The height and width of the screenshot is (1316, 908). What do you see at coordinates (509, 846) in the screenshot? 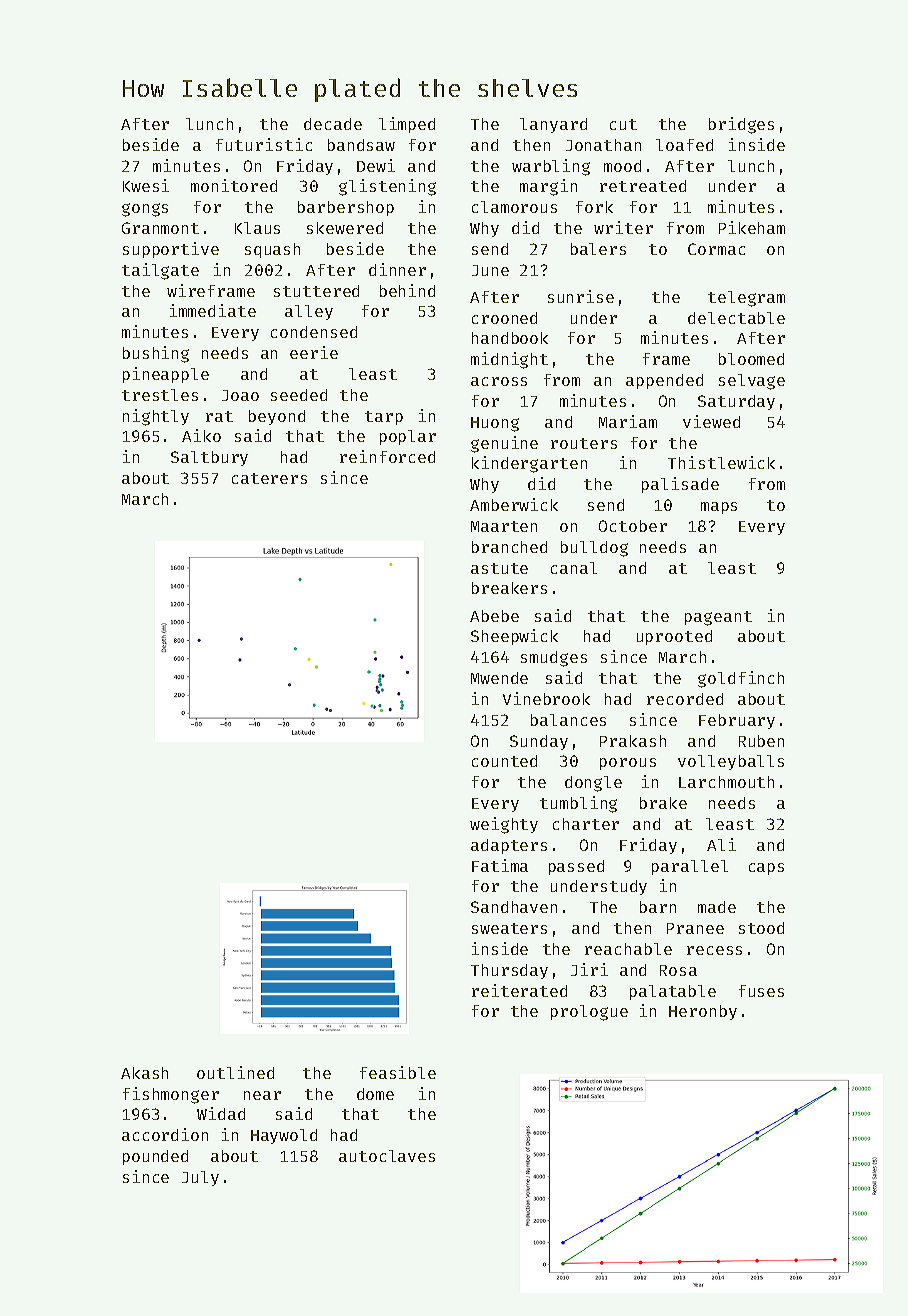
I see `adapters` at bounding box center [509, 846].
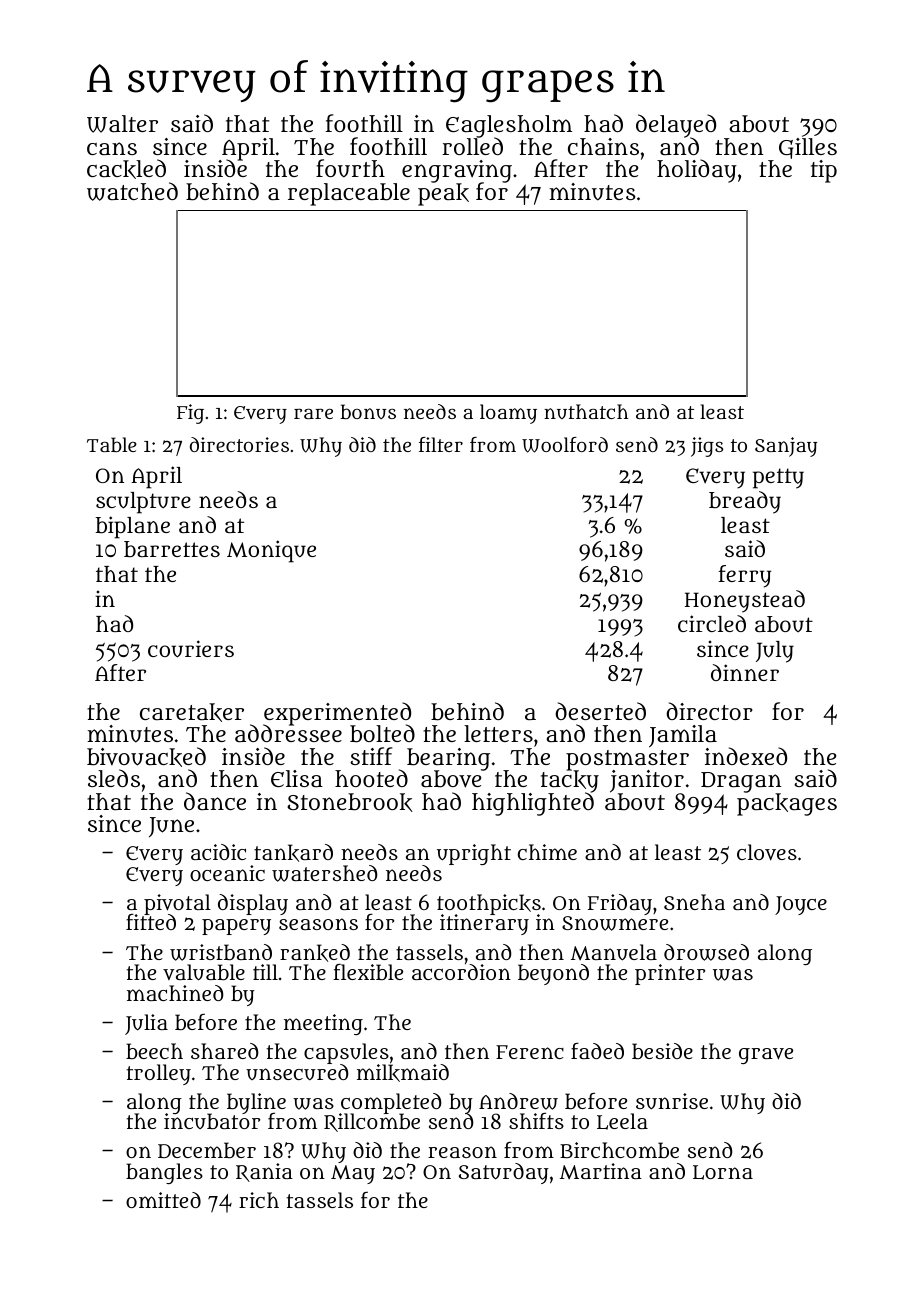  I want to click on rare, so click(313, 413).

--

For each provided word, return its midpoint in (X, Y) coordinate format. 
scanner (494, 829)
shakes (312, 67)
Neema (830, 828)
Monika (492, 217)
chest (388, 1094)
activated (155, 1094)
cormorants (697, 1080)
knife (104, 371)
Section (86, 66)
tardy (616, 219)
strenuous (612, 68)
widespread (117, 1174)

PROBLEM DESCRIPTION:
Put the lines from the one containing "Monika (492, 217)" through the one containing "widespread (117, 1174)", both included, into a Markdown table with the columns Row and Entry. Number each row and omit blank lines.

EXERCISE ANSWER:
| Row | Entry |
|---|---|
| 1 | Monika (492, 217) |
| 2 | chest (388, 1094) |
| 3 | activated (155, 1094) |
| 4 | cormorants (697, 1080) |
| 5 | knife (104, 371) |
| 6 | Section (86, 66) |
| 7 | tardy (616, 219) |
| 8 | strenuous (612, 68) |
| 9 | widespread (117, 1174) |